*Exercise materials*
******

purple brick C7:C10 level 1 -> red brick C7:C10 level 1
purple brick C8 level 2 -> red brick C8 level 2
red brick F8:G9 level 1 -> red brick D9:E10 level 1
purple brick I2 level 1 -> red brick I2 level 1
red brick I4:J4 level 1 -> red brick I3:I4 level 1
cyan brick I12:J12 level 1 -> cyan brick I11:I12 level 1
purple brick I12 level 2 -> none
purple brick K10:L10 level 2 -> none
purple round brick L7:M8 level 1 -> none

******

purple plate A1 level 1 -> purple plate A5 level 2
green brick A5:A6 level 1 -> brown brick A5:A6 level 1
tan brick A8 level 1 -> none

******

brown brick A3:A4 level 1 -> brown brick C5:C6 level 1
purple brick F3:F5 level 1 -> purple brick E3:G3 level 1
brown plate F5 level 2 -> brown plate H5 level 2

******

From the records above, print only the lines between the one holding "cyan brick I12:J12" and the one holding "purple round brick L7:M8 level 1 -> none", inclusive, exactly as they stand.

*Reply to the task*
cyan brick I12:J12 level 1 -> cyan brick I11:I12 level 1
purple brick I12 level 2 -> none
purple brick K10:L10 level 2 -> none
purple round brick L7:M8 level 1 -> none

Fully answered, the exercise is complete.